**Problem description**
Please retype all the data below exactly, line for line.

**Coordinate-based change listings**
# # # # # # #
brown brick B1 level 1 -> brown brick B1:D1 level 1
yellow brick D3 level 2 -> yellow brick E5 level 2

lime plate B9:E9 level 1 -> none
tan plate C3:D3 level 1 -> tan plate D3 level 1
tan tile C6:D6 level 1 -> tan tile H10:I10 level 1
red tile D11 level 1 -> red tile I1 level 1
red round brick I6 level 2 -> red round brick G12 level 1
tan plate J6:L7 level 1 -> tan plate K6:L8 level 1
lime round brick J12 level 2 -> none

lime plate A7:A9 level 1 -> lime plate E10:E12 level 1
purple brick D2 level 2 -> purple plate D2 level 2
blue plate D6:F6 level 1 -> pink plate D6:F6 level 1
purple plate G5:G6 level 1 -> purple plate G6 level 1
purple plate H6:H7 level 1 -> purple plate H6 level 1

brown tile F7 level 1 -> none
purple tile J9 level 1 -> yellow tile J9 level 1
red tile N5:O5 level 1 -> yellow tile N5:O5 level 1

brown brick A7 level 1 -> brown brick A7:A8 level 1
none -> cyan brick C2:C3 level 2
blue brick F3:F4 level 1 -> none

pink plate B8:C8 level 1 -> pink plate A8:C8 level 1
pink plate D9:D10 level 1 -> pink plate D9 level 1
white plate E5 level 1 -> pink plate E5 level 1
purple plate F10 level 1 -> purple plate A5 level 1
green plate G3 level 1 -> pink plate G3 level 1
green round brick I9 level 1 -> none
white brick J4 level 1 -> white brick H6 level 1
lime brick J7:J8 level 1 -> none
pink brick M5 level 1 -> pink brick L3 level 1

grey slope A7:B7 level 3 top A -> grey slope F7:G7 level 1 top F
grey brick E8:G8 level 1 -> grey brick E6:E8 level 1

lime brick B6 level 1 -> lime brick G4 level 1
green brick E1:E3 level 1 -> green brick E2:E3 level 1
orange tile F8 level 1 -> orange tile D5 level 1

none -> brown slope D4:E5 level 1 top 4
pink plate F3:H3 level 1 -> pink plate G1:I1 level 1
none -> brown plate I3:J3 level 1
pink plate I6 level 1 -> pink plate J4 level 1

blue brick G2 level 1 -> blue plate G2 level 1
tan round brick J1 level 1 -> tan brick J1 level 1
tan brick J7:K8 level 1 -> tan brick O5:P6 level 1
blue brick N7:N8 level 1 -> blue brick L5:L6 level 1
# # # # # # #
**Solution to this exercise**
brown brick B1 level 1 -> brown brick B1:D1 level 1
yellow brick D3 level 2 -> yellow brick E5 level 2

lime plate B9:E9 level 1 -> none
tan plate C3:D3 level 1 -> tan plate D3 level 1
tan tile C6:D6 level 1 -> tan tile H10:I10 level 1
red tile D11 level 1 -> red tile I1 level 1
red round brick I6 level 2 -> red round brick G12 level 1
tan plate J6:L7 level 1 -> tan plate K6:L8 level 1
lime round brick J12 level 2 -> none

lime plate A7:A9 level 1 -> lime plate E10:E12 level 1
purple brick D2 level 2 -> purple plate D2 level 2
blue plate D6:F6 level 1 -> pink plate D6:F6 level 1
purple plate G5:G6 level 1 -> purple plate G6 level 1
purple plate H6:H7 level 1 -> purple plate H6 level 1

brown tile F7 level 1 -> none
purple tile J9 level 1 -> yellow tile J9 level 1
red tile N5:O5 level 1 -> yellow tile N5:O5 level 1

brown brick A7 level 1 -> brown brick A7:A8 level 1
none -> cyan brick C2:C3 level 2
blue brick F3:F4 level 1 -> none

pink plate B8:C8 level 1 -> pink plate A8:C8 level 1
pink plate D9:D10 level 1 -> pink plate D9 level 1
white plate E5 level 1 -> pink plate E5 level 1
purple plate F10 level 1 -> purple plate A5 level 1
green plate G3 level 1 -> pink plate G3 level 1
green round brick I9 level 1 -> none
white brick J4 level 1 -> white brick H6 level 1
lime brick J7:J8 level 1 -> none
pink brick M5 level 1 -> pink brick L3 level 1

grey slope A7:B7 level 3 top A -> grey slope F7:G7 level 1 top F
grey brick E8:G8 level 1 -> grey brick E6:E8 level 1

lime brick B6 level 1 -> lime brick G4 level 1
green brick E1:E3 level 1 -> green brick E2:E3 level 1
orange tile F8 level 1 -> orange tile D5 level 1

none -> brown slope D4:E5 level 1 top 4
pink plate F3:H3 level 1 -> pink plate G1:I1 level 1
none -> brown plate I3:J3 level 1
pink plate I6 level 1 -> pink plate J4 level 1

blue brick G2 level 1 -> blue plate G2 level 1
tan round brick J1 level 1 -> tan brick J1 level 1
tan brick J7:K8 level 1 -> tan brick O5:P6 level 1
blue brick N7:N8 level 1 -> blue brick L5:L6 level 1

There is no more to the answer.